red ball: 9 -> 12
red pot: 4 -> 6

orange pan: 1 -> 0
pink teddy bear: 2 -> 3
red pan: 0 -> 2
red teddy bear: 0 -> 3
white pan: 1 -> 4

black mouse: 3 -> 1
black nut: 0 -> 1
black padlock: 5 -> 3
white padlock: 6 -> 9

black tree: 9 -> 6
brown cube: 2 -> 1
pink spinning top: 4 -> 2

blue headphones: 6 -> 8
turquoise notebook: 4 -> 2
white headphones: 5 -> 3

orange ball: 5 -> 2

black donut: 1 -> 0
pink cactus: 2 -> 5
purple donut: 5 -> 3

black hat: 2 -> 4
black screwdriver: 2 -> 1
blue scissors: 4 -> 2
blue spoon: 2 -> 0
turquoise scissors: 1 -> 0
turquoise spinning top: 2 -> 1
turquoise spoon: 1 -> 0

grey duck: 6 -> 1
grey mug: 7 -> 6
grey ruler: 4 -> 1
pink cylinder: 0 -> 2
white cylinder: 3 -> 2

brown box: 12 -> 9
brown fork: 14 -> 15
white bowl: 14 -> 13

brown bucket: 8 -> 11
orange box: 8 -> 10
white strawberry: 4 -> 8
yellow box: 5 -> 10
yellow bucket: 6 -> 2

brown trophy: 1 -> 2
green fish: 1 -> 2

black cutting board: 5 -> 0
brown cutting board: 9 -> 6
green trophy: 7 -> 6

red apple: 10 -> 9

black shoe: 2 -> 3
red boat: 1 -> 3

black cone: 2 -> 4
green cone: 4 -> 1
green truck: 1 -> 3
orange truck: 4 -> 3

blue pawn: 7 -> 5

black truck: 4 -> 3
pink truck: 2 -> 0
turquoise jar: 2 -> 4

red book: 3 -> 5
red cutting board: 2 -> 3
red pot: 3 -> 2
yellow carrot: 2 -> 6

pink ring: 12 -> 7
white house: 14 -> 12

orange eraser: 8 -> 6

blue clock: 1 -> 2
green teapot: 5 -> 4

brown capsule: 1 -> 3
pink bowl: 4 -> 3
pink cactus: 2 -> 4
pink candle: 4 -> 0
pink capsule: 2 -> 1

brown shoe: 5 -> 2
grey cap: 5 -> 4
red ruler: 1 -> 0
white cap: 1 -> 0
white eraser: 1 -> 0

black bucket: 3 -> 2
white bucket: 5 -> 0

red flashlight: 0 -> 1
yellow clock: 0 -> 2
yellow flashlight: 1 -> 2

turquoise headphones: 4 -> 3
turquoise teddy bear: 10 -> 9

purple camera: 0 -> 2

Work request:
Copy out only the lines from the one containing "blue clock: 1 -> 2" down to the last line of the material, keeping both ends.

Answer to this problem:
blue clock: 1 -> 2
green teapot: 5 -> 4

brown capsule: 1 -> 3
pink bowl: 4 -> 3
pink cactus: 2 -> 4
pink candle: 4 -> 0
pink capsule: 2 -> 1

brown shoe: 5 -> 2
grey cap: 5 -> 4
red ruler: 1 -> 0
white cap: 1 -> 0
white eraser: 1 -> 0

black bucket: 3 -> 2
white bucket: 5 -> 0

red flashlight: 0 -> 1
yellow clock: 0 -> 2
yellow flashlight: 1 -> 2

turquoise headphones: 4 -> 3
turquoise teddy bear: 10 -> 9

purple camera: 0 -> 2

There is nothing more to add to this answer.